*** Material provided ***

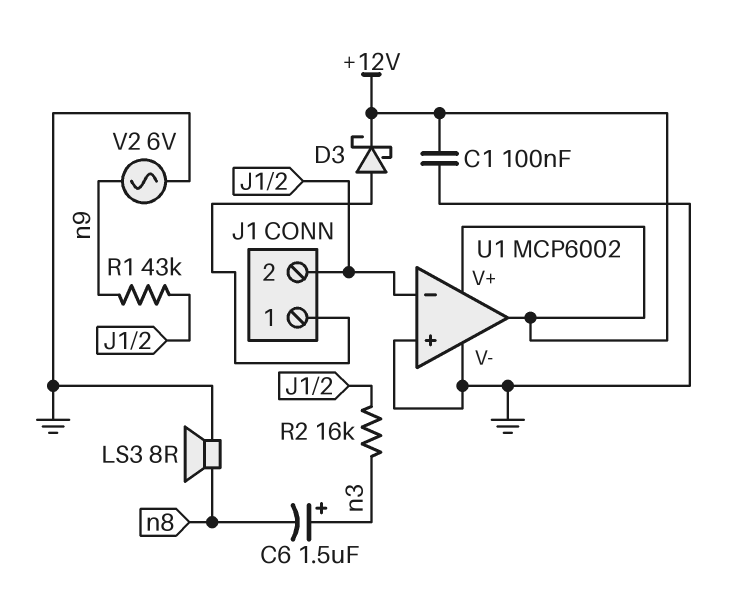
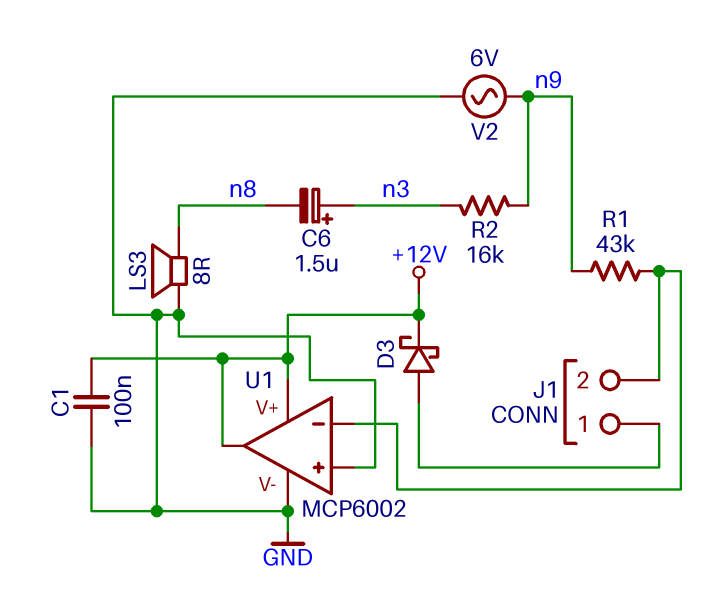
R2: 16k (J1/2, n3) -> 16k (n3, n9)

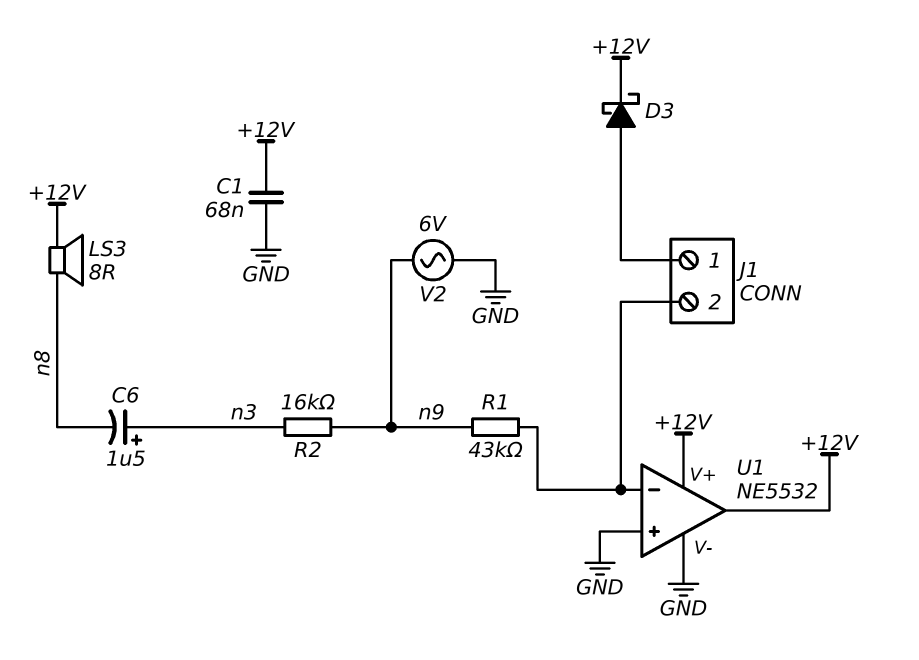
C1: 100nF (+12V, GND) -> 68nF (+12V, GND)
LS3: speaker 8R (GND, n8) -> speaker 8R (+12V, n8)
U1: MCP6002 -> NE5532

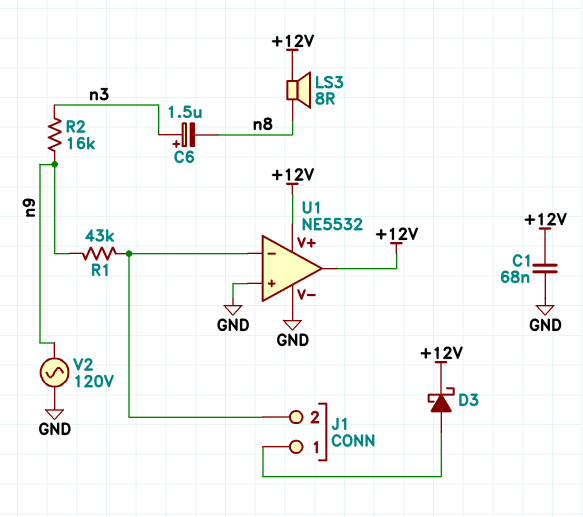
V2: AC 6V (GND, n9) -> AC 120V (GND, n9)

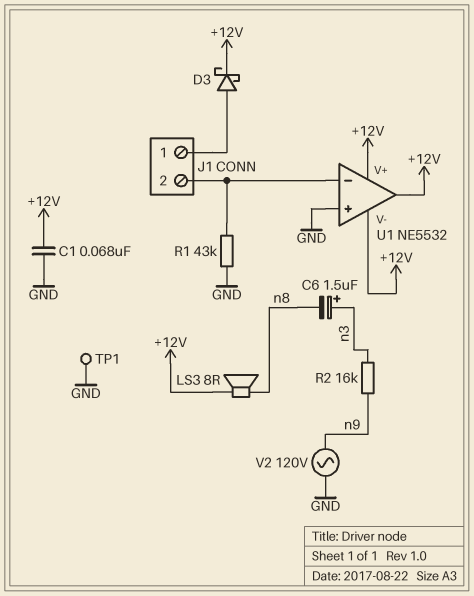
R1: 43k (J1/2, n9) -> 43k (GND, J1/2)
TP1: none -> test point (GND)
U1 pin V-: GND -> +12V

*** End of Material provided ***

◆ The task
Apart from the images, the entries above must be returned without alteration.

◆ Output of the task
R2: 16k (J1/2, n3) -> 16k (n3, n9)

C1: 100nF (+12V, GND) -> 68nF (+12V, GND)
LS3: speaker 8R (GND, n8) -> speaker 8R (+12V, n8)
U1: MCP6002 -> NE5532

V2: AC 6V (GND, n9) -> AC 120V (GND, n9)

R1: 43k (J1/2, n9) -> 43k (GND, J1/2)
TP1: none -> test point (GND)
U1 pin V-: GND -> +12V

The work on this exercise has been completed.